#### Exercise goal:
In the entries below, every line with the string "white" is to be reported.
Start of Block
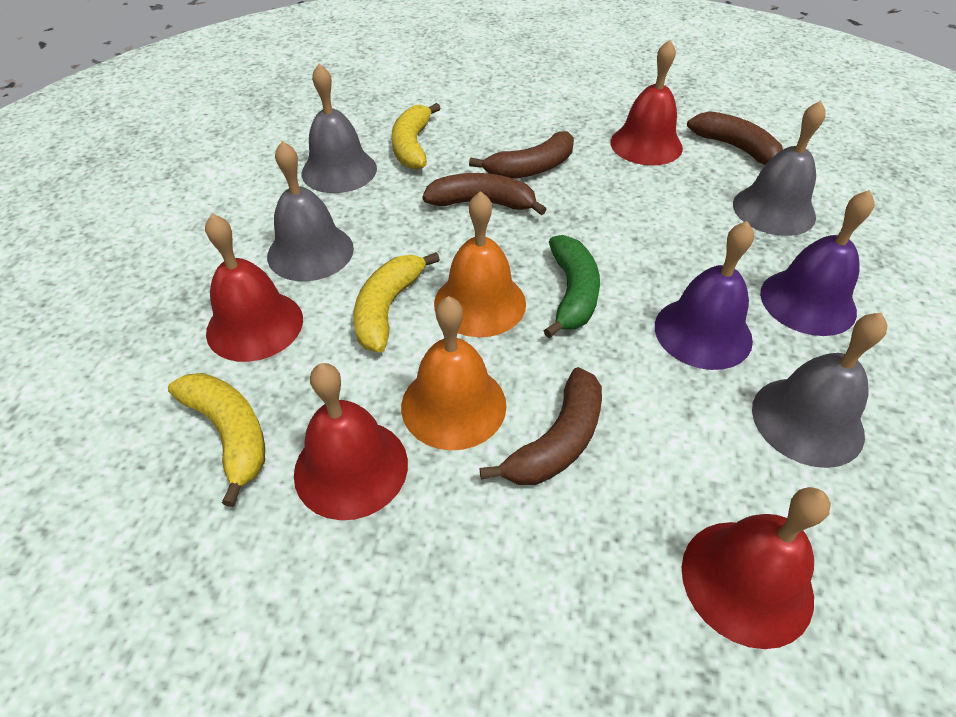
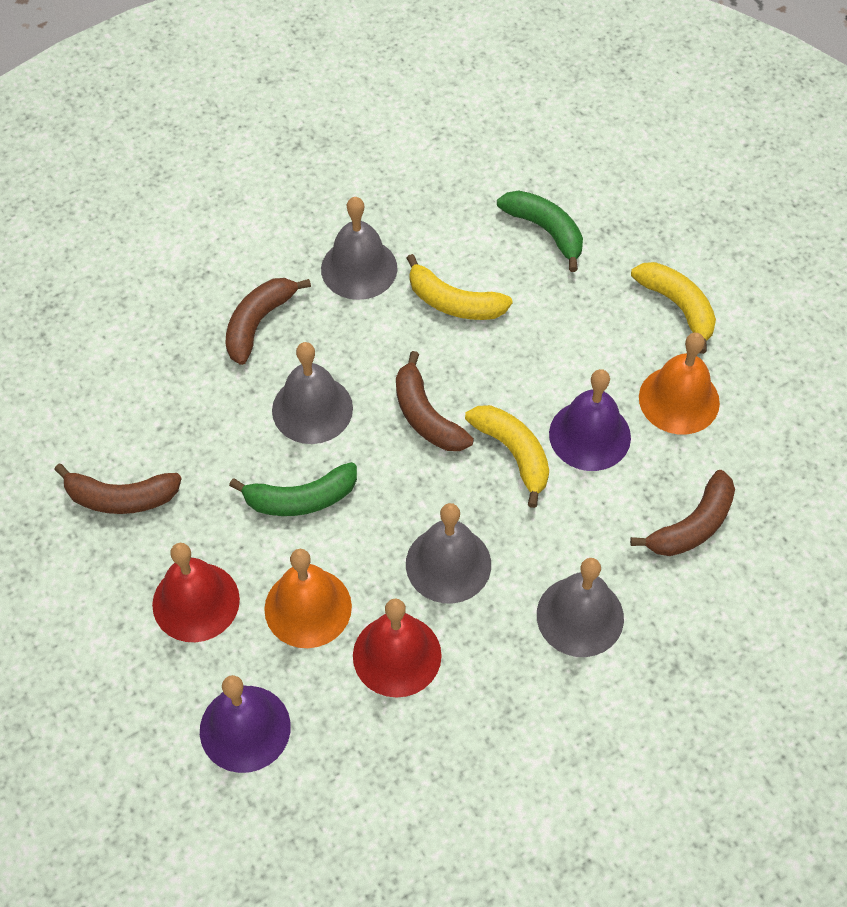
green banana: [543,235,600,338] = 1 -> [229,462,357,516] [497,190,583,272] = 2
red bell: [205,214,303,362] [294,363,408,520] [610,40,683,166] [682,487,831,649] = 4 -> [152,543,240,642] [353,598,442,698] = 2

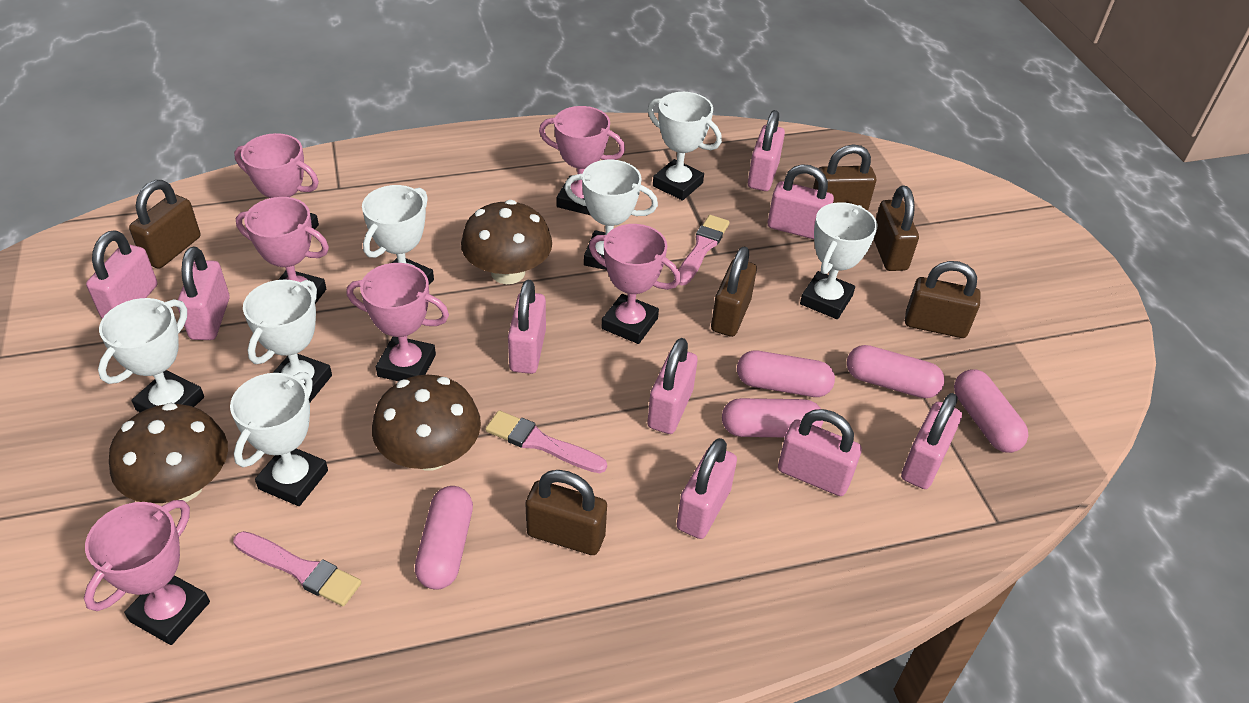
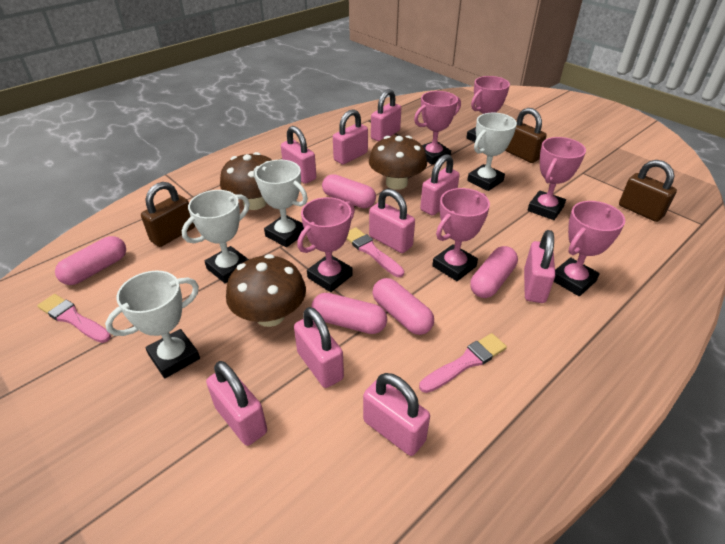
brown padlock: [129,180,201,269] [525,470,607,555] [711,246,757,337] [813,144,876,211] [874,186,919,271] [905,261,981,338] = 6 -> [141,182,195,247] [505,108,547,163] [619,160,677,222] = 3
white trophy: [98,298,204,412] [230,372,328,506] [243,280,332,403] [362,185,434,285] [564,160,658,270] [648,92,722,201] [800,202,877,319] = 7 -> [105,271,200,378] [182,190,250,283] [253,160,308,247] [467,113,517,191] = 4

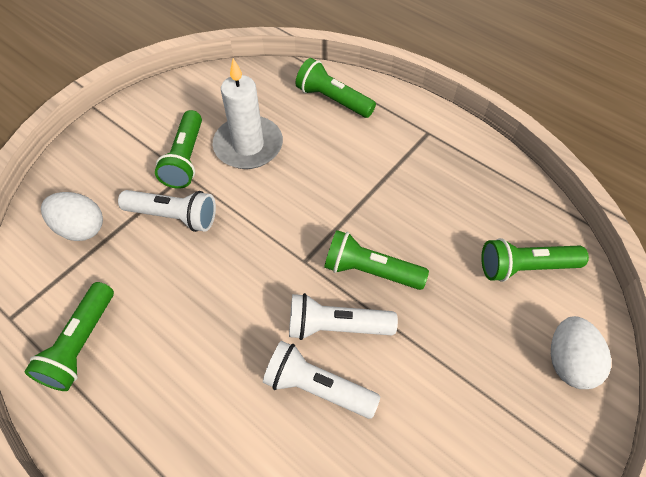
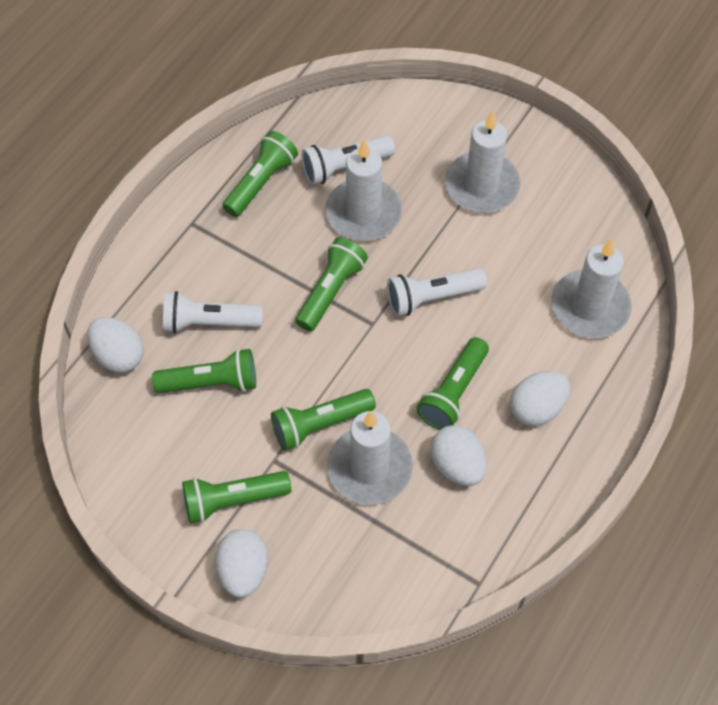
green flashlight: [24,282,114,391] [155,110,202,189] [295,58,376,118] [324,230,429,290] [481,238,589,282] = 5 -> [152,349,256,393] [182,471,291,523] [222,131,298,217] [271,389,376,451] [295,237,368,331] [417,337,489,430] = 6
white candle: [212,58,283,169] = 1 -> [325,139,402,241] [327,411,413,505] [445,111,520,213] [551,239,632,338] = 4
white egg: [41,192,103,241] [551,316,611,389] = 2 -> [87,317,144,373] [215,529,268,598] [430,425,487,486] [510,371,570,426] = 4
End of Block
#### Task response:
white trophy: [98,298,204,412] [230,372,328,506] [243,280,332,403] [362,185,434,285] [564,160,658,270] [648,92,722,201] [800,202,877,319] = 7 -> [105,271,200,378] [182,190,250,283] [253,160,308,247] [467,113,517,191] = 4
white candle: [212,58,283,169] = 1 -> [325,139,402,241] [327,411,413,505] [445,111,520,213] [551,239,632,338] = 4
white egg: [41,192,103,241] [551,316,611,389] = 2 -> [87,317,144,373] [215,529,268,598] [430,425,487,486] [510,371,570,426] = 4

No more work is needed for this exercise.